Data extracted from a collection

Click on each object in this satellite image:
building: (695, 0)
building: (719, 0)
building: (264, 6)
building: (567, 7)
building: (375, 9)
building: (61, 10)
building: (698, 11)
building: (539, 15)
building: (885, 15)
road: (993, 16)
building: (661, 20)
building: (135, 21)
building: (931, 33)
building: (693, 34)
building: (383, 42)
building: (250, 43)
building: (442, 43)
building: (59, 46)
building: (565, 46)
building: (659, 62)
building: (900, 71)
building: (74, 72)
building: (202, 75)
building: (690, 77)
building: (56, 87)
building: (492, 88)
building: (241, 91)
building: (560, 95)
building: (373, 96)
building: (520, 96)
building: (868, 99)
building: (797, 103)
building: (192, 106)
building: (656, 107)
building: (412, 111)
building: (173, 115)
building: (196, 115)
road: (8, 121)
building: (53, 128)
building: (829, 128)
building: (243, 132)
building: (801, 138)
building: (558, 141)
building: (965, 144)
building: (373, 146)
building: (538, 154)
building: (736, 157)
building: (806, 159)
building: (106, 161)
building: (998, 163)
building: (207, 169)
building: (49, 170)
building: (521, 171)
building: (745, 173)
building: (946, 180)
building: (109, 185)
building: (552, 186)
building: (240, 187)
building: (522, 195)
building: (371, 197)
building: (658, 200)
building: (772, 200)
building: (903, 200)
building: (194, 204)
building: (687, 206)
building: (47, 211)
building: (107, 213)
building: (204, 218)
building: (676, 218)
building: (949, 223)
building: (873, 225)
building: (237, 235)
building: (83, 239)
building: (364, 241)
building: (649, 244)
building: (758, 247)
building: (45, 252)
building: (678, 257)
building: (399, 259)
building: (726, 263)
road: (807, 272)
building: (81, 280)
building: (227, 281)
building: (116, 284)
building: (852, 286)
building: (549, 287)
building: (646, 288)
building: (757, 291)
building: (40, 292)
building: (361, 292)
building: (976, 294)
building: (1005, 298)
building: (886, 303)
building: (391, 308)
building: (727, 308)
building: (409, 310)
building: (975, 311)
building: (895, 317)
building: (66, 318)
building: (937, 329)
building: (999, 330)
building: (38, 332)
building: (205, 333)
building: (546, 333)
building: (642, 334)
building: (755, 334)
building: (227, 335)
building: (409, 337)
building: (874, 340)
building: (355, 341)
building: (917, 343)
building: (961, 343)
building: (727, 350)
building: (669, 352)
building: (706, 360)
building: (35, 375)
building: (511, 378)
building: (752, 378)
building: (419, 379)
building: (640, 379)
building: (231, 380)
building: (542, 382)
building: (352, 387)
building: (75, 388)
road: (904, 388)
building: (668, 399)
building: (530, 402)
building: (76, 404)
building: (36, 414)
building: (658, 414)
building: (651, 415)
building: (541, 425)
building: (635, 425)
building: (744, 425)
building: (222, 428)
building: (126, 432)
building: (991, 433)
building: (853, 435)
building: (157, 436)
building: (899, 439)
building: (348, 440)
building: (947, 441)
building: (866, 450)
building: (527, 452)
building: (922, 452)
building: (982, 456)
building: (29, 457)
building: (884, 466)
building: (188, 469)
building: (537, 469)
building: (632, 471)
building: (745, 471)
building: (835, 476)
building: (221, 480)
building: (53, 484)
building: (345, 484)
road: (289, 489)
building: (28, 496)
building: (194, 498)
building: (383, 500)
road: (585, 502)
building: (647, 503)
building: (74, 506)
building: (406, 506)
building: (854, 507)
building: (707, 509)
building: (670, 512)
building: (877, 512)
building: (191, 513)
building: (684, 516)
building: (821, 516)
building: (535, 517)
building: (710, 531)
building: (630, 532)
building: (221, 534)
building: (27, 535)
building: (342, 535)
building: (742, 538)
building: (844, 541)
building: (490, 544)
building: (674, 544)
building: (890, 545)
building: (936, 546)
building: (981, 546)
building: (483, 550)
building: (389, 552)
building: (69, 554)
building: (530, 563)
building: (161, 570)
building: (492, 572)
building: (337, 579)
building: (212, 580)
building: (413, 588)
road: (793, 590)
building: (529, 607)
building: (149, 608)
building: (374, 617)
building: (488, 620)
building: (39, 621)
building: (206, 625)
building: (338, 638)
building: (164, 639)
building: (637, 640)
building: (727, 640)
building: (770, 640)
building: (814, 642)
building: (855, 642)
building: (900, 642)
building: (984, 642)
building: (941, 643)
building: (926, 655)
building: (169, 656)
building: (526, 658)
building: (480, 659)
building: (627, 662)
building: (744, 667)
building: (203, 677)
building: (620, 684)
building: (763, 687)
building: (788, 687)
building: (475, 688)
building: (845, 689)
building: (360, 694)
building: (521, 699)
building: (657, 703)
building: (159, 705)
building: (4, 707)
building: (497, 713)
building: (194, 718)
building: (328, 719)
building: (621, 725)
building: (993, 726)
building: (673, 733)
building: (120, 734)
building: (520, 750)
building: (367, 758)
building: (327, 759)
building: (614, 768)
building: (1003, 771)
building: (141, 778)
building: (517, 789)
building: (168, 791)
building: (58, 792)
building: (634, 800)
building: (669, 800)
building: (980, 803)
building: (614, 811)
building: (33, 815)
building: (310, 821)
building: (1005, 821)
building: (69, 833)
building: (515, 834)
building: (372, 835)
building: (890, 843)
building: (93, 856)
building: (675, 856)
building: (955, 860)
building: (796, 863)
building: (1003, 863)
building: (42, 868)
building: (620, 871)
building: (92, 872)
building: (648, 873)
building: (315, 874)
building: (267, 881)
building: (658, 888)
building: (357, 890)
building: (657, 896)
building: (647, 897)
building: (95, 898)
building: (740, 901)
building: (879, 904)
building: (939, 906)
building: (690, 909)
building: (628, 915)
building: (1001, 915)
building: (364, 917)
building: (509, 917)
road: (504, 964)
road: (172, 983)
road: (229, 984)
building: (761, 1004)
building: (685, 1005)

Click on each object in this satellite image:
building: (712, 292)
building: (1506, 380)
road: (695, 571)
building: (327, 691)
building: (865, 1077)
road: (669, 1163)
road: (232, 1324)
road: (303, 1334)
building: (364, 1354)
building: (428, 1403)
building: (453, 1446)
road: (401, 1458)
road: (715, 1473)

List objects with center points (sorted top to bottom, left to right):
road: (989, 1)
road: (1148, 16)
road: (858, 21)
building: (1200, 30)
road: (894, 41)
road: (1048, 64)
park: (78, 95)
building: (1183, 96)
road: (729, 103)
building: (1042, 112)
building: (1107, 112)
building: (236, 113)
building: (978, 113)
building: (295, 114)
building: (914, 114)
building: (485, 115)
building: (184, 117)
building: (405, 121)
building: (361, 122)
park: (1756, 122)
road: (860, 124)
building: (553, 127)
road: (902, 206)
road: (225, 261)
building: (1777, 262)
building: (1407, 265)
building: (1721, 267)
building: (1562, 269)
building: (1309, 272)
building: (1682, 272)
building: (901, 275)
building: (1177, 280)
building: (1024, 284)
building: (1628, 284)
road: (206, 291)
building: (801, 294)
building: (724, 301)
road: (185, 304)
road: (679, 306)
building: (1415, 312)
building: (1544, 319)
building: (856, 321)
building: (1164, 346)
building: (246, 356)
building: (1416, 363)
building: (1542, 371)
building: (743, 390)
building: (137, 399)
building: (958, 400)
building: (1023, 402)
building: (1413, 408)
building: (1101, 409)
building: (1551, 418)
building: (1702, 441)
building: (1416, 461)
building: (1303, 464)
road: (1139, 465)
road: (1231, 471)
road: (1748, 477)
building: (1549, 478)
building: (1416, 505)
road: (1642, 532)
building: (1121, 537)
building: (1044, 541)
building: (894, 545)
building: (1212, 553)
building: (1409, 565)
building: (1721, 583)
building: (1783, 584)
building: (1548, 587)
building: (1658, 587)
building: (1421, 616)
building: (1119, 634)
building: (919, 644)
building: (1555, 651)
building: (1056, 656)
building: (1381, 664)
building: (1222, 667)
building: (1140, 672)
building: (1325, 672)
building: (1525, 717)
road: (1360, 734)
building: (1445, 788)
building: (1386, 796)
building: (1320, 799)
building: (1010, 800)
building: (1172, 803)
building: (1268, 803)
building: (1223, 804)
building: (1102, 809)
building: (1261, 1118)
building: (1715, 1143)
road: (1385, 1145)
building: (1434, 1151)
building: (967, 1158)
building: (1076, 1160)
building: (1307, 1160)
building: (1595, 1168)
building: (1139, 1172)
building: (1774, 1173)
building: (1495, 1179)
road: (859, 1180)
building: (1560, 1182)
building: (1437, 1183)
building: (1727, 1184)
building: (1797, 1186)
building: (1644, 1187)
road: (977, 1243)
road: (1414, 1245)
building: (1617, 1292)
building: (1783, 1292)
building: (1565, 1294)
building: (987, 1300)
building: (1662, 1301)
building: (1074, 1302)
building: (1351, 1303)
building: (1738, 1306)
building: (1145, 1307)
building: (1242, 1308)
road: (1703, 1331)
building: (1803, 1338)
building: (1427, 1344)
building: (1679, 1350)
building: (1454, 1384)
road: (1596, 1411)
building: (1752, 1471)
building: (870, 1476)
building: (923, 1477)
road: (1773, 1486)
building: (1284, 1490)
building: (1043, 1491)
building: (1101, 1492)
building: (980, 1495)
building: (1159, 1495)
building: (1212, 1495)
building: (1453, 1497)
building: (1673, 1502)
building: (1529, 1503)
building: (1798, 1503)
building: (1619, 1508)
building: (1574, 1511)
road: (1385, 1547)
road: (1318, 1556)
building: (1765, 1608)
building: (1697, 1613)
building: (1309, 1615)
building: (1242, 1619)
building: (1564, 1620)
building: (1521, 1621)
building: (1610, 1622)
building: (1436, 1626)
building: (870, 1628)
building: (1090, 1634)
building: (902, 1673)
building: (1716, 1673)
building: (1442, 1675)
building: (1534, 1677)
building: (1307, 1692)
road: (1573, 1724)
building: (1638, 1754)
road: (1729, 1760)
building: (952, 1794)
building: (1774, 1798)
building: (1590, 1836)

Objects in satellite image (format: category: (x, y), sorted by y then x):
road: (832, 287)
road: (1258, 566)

* [YOUR OBJECTIVE]: Starting at the line with "Objects in satellite", retype each line through the final one in the data above, unchanged and with nothing added.

* [ANSWER TO THE PROBLEM]:
Objects in satellite image (format: category: (x, y), sorted by y then x):
road: (832, 287)
road: (1258, 566)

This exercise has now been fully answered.